--- TO DO ---
Without any pictures, retype exactly the lines from the one with "PIXELS1 pin DIN: D8 -> TX" through the final line of the records.

Revision tracking records:

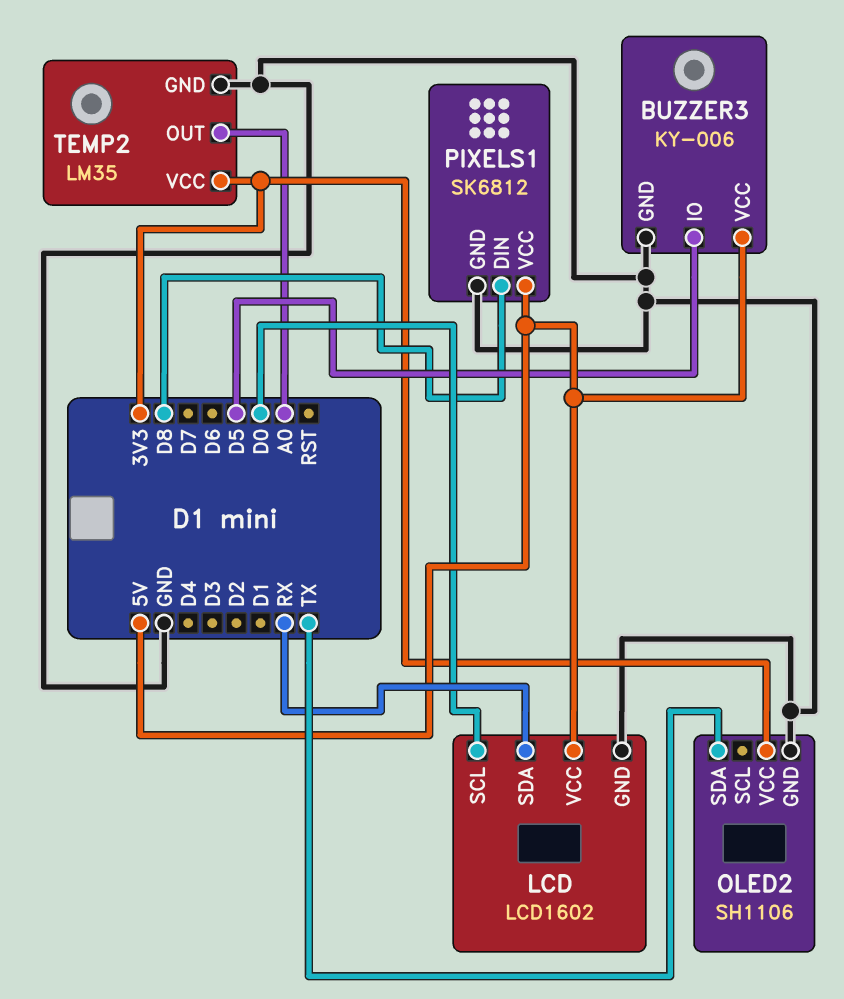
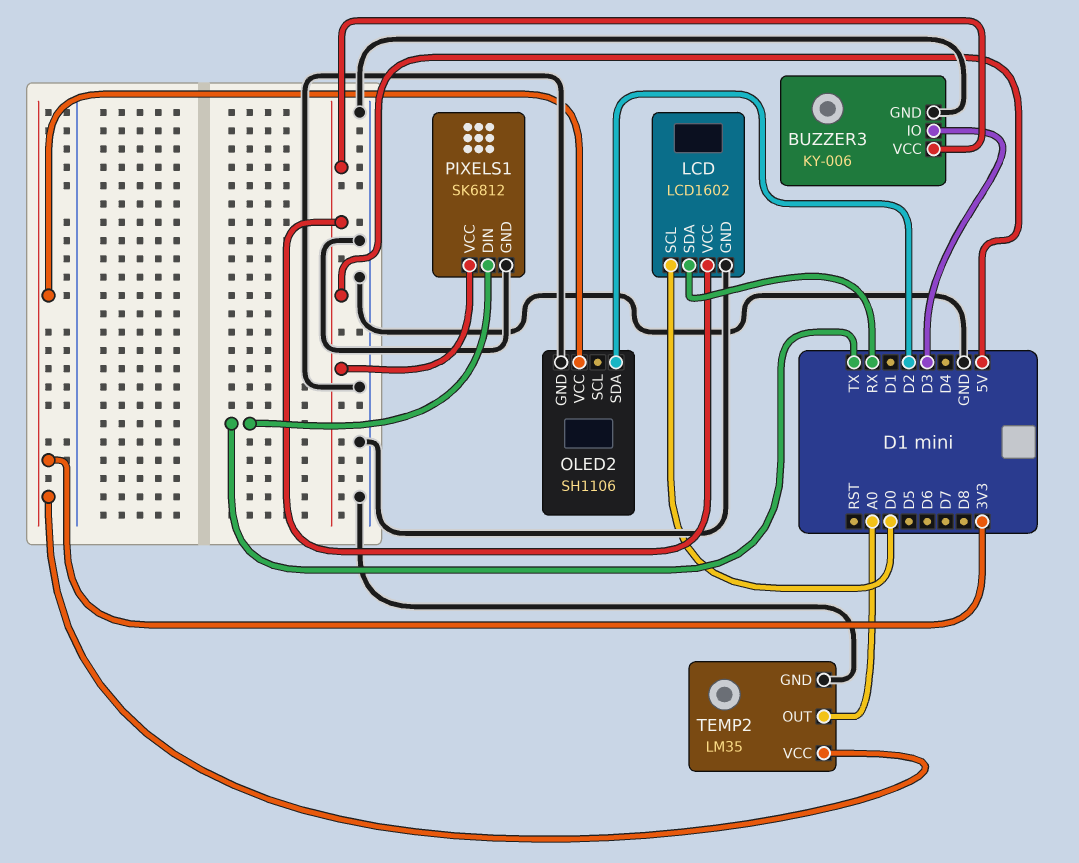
BUZZER3 pin IO: D5 -> D3
OLED2 pin SDA: TX -> D2
PIXELS1 pin DIN: D8 -> TX

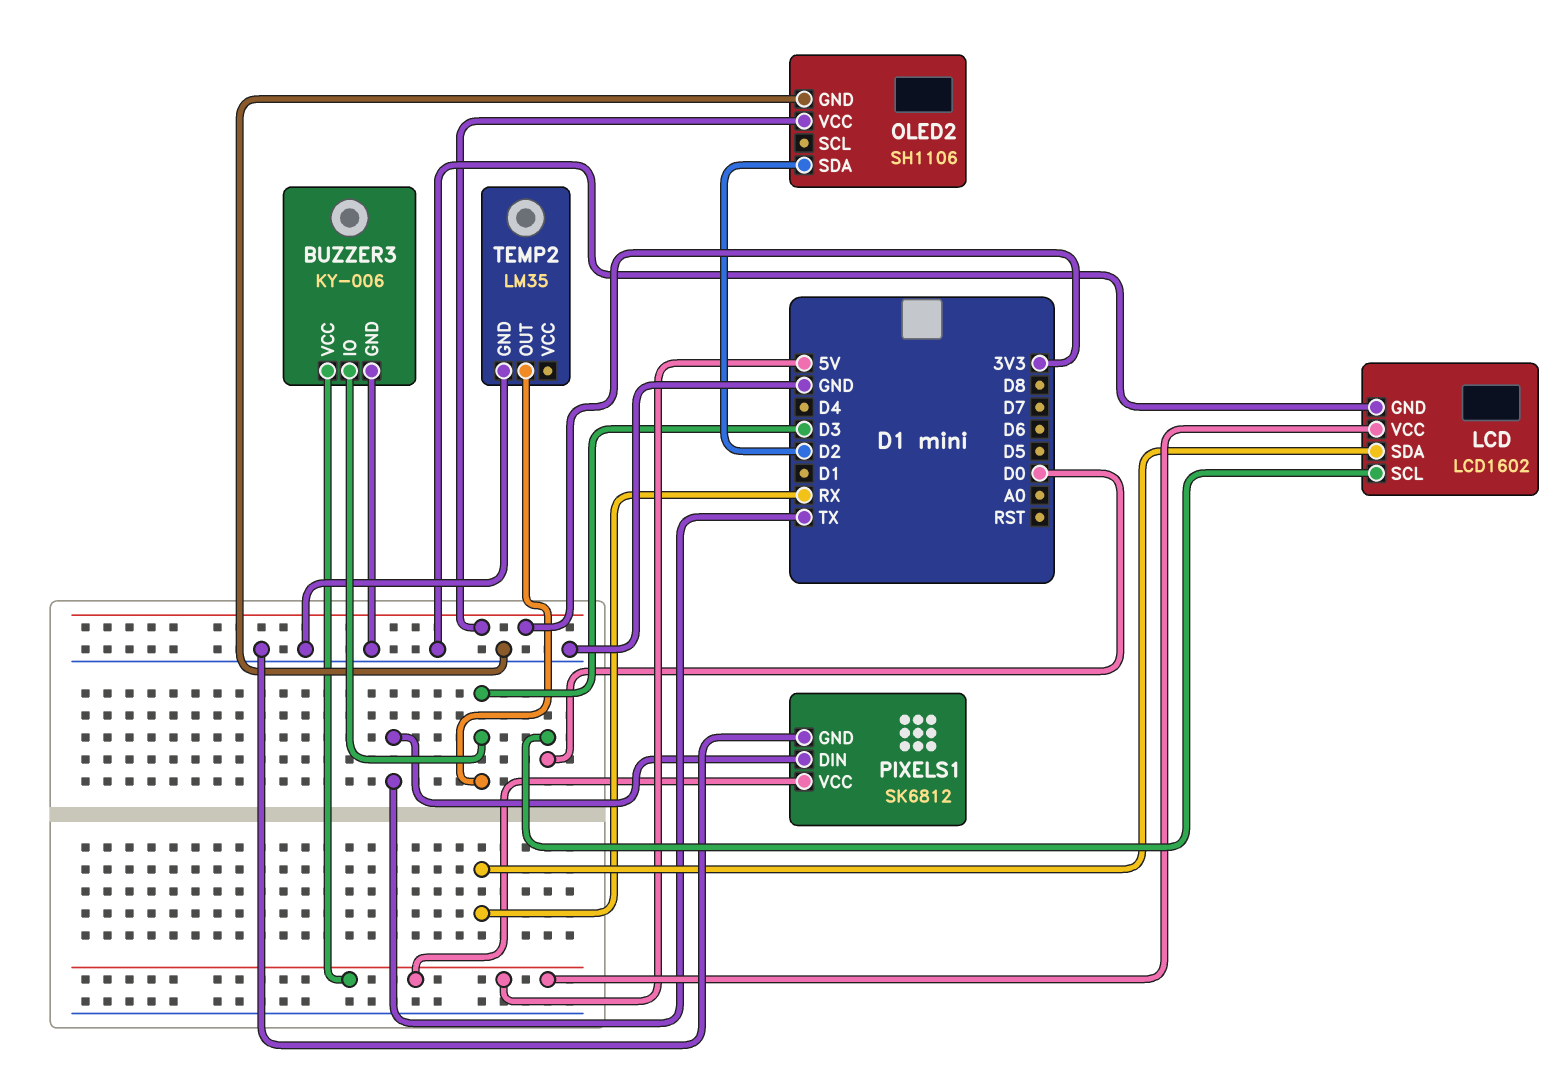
TEMP2 pin OUT: A0 -> D3
TEMP2 pin VCC: 3V3 -> none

--- EXPECTED ANSWER ---
PIXELS1 pin DIN: D8 -> TX

TEMP2 pin OUT: A0 -> D3
TEMP2 pin VCC: 3V3 -> none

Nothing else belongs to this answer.